INPUT RECORDS:
--

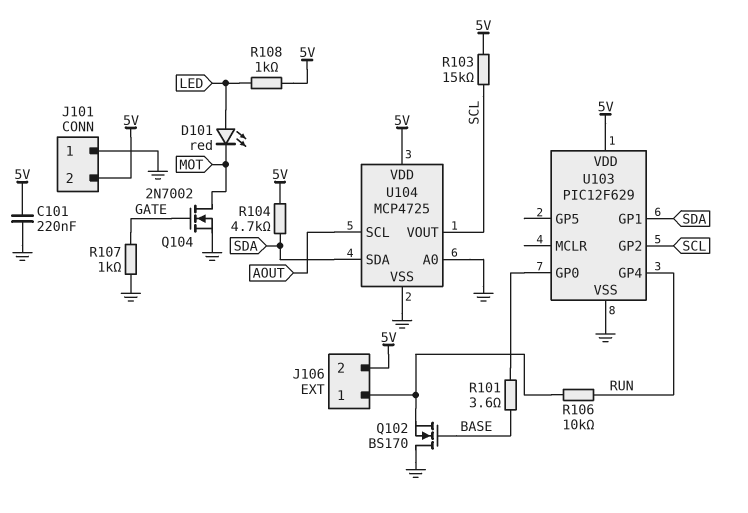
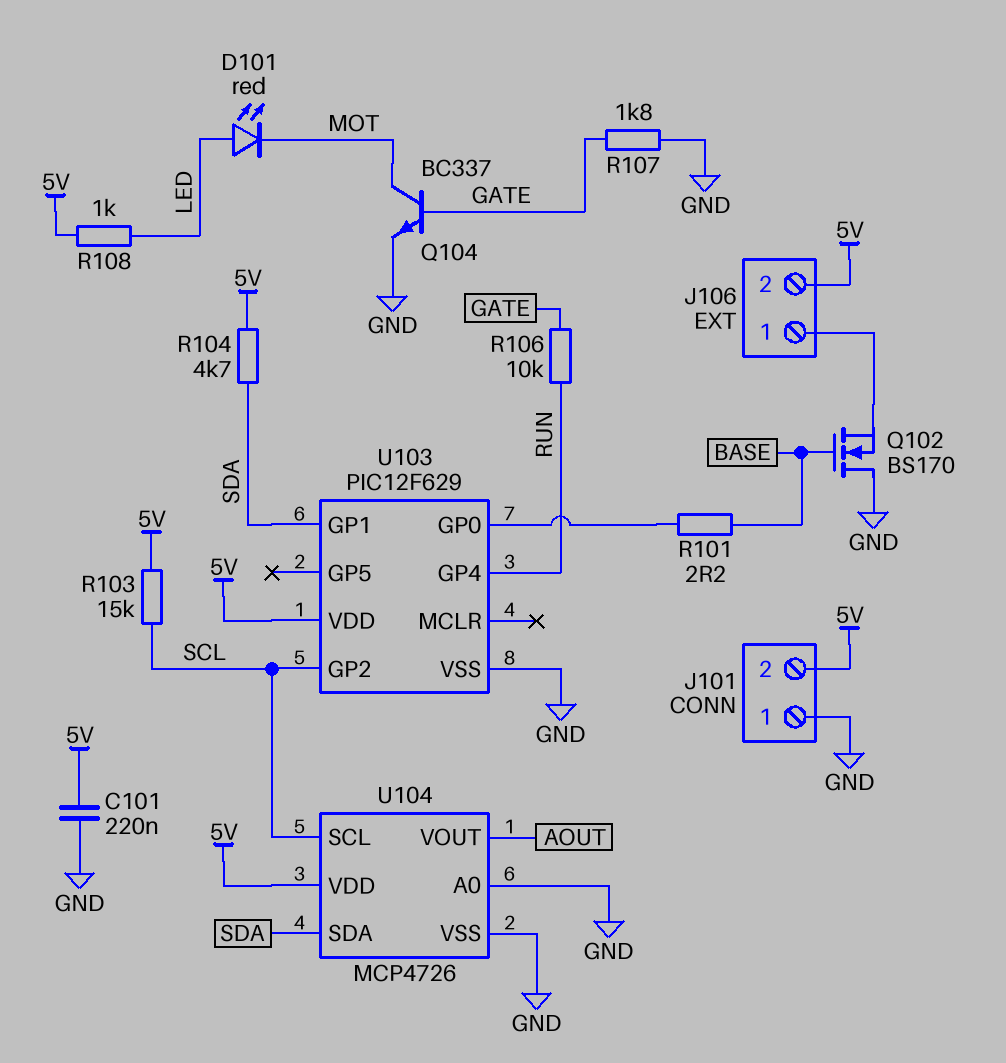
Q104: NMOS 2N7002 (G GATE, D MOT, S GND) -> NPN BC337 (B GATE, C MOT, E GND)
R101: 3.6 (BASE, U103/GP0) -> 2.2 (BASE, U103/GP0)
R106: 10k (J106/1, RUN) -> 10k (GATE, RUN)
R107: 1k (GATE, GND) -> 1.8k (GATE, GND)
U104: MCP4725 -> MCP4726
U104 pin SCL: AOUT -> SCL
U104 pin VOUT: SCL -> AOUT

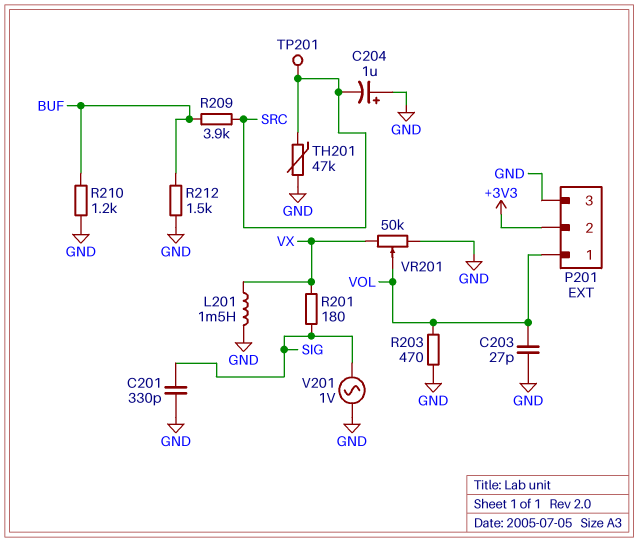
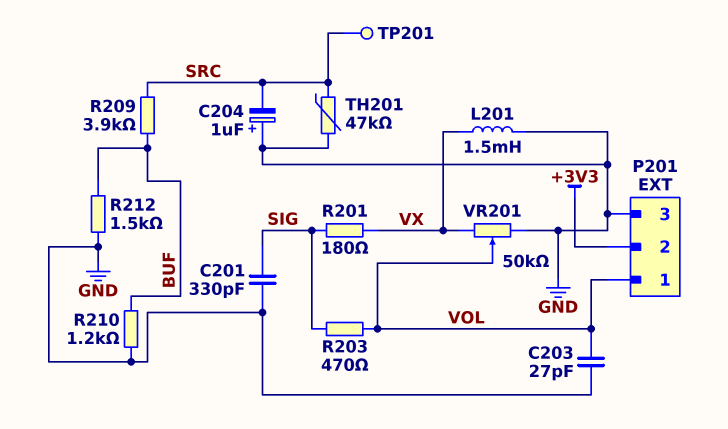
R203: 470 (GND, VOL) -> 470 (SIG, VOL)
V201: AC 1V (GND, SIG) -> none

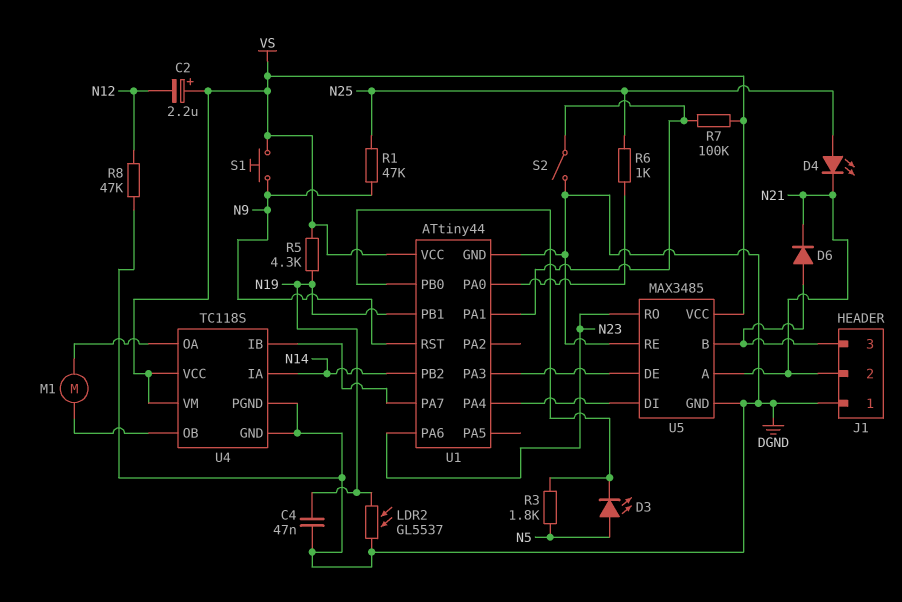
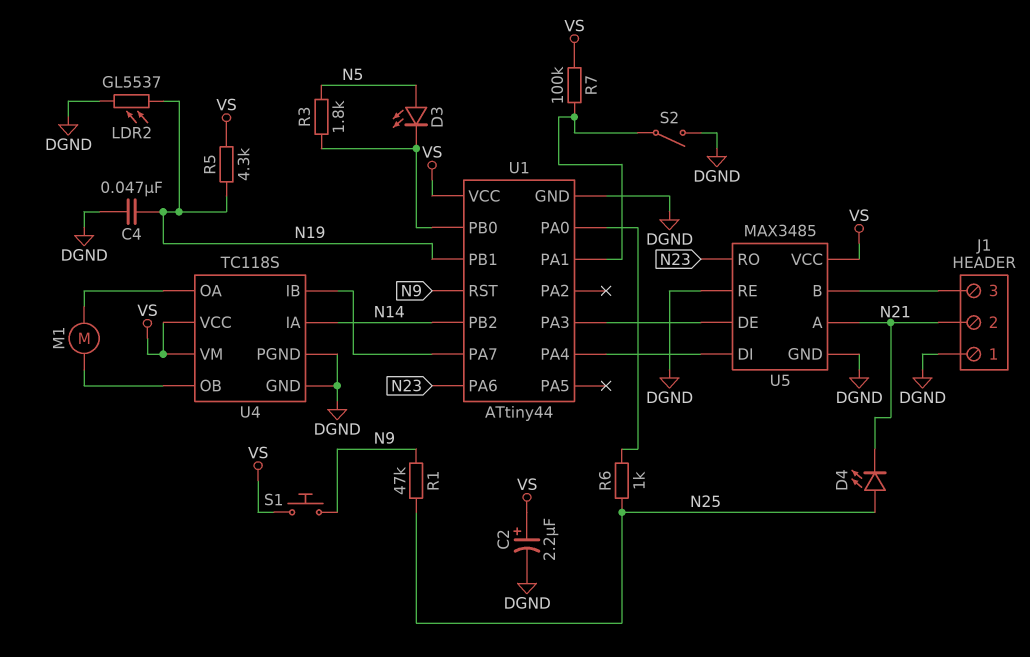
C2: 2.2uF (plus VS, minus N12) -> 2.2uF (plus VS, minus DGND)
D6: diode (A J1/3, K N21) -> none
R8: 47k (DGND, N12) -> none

--

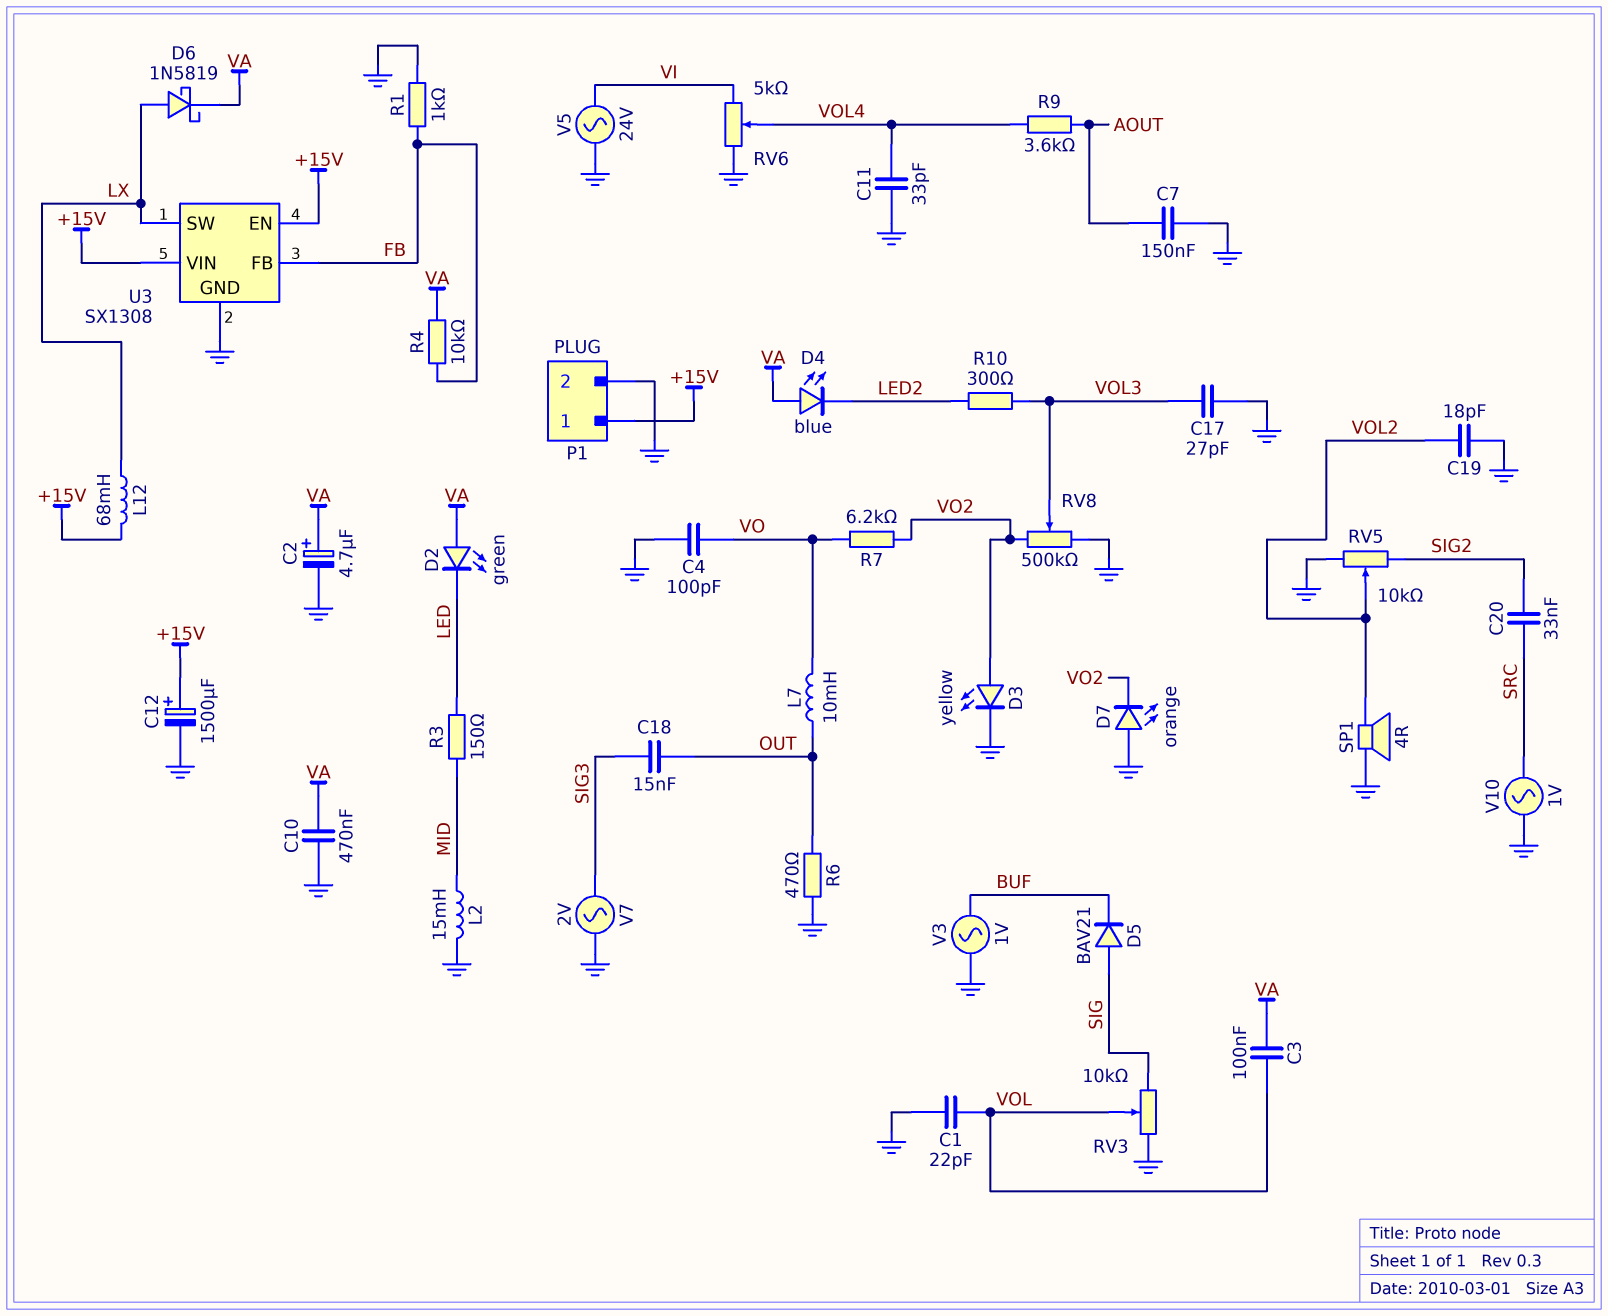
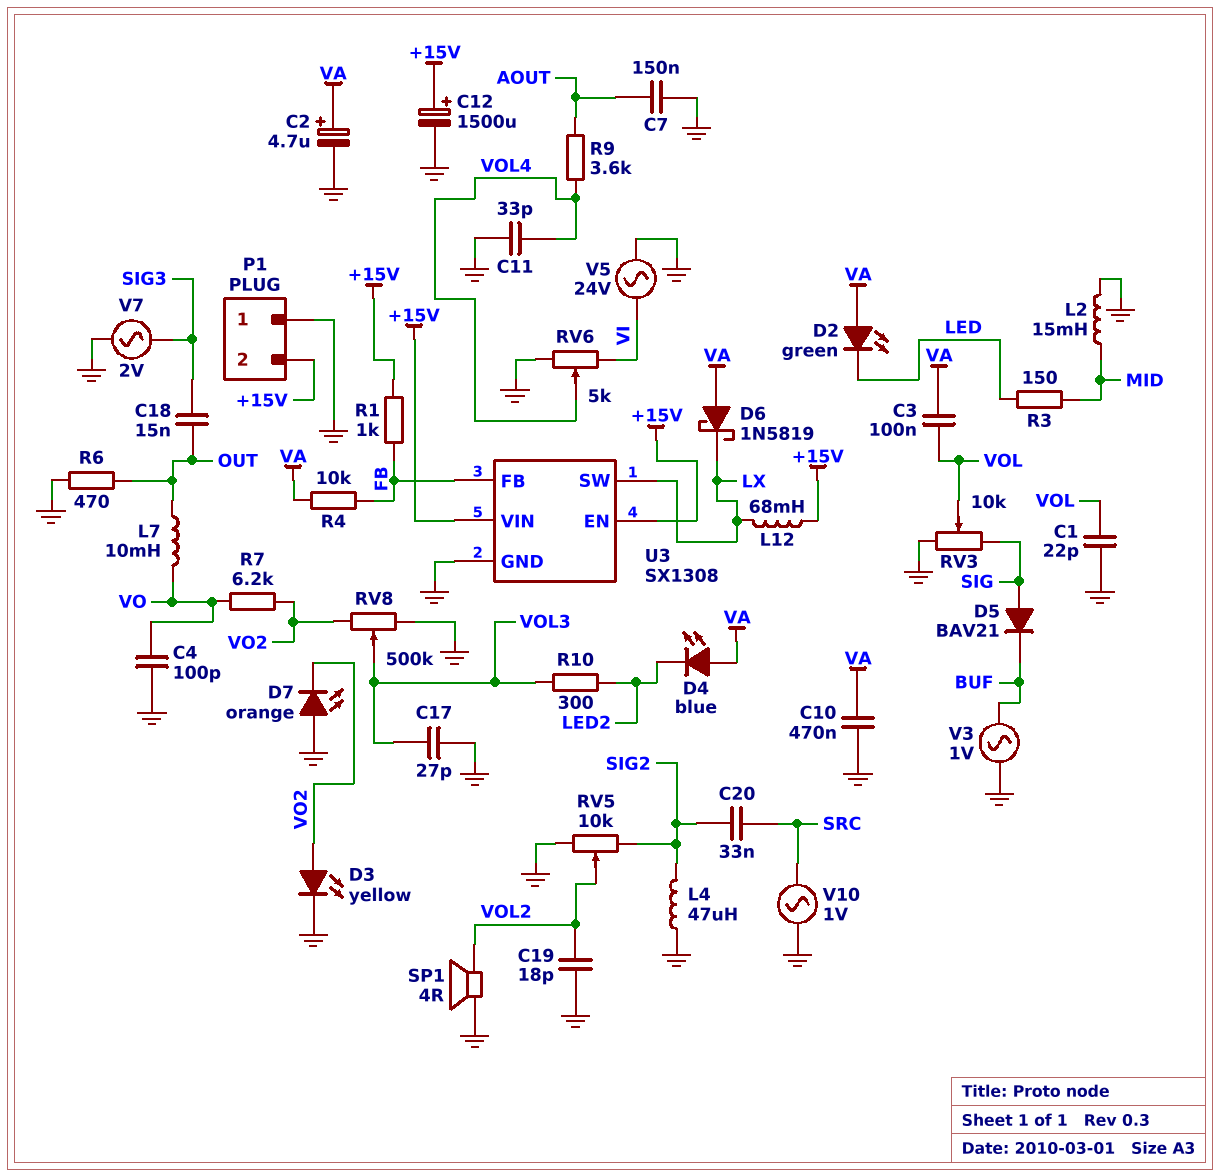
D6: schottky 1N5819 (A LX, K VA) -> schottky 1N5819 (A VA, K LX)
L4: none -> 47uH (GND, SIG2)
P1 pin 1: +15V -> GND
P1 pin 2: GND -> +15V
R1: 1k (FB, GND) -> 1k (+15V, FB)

--

Return only the lines between the one holding "L4: none -> 47uH (GND, SIG2)" and the one holding "R1: 1k (FB, GND) -> 1k (+15V, FB)", inclusive, exactly as they appear above.

YOUR RESPONSE:
L4: none -> 47uH (GND, SIG2)
P1 pin 1: +15V -> GND
P1 pin 2: GND -> +15V
R1: 1k (FB, GND) -> 1k (+15V, FB)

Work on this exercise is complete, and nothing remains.